--- Source data Enclosed Below ---

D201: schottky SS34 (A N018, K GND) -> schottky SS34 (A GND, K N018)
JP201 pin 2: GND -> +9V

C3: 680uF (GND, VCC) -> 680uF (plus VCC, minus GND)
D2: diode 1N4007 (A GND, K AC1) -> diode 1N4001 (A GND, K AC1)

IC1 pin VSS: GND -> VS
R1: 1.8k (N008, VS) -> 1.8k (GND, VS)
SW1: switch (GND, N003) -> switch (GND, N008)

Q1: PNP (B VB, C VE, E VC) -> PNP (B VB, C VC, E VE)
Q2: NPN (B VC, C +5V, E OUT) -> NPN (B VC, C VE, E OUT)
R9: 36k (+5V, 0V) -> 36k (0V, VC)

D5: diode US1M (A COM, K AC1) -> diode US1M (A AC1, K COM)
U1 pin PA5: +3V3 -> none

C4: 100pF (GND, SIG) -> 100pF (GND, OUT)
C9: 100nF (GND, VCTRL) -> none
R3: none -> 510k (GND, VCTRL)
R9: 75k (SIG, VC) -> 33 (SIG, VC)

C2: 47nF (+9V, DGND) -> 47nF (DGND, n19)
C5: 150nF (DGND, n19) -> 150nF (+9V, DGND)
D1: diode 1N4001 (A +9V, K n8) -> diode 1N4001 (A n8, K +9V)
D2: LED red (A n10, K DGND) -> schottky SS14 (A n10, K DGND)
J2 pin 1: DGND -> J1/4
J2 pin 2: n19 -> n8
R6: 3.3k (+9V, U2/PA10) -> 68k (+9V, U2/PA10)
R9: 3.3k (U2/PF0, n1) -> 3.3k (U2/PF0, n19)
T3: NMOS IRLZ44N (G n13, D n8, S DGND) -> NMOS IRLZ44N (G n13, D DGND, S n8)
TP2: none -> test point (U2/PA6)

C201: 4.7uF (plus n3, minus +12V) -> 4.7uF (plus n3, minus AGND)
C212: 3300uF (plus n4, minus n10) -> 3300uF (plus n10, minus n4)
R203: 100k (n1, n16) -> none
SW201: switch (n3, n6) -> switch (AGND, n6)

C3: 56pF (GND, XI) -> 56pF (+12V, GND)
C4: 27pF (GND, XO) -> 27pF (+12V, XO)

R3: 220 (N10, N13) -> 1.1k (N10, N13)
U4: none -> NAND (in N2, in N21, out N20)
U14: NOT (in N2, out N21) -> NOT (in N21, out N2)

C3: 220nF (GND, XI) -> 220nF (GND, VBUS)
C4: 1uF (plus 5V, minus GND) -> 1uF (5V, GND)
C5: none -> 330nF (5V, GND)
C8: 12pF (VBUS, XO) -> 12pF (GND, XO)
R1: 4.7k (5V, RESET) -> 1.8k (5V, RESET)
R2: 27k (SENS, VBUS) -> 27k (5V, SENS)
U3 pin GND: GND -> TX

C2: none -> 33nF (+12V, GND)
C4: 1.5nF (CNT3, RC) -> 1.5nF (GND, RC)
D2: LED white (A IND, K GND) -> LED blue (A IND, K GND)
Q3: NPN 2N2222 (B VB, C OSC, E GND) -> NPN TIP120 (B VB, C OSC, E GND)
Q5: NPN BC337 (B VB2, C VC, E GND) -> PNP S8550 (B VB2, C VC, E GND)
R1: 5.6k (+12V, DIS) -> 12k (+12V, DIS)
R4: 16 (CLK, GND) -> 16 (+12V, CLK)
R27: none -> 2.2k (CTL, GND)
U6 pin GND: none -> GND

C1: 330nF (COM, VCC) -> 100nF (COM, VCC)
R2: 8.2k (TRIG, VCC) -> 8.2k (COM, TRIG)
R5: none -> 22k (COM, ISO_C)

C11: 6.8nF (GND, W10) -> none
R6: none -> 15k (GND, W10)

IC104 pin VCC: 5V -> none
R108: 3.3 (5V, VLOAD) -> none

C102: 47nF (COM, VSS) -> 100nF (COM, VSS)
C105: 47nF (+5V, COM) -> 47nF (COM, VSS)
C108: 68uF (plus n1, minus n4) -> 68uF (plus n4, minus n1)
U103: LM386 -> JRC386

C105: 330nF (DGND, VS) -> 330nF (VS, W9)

--- End of Enclosed Source data ---

* _Work task_:
Determine how many lines in the entries hold the string "plus". Write only the number.

* _Output for this exercise_:
5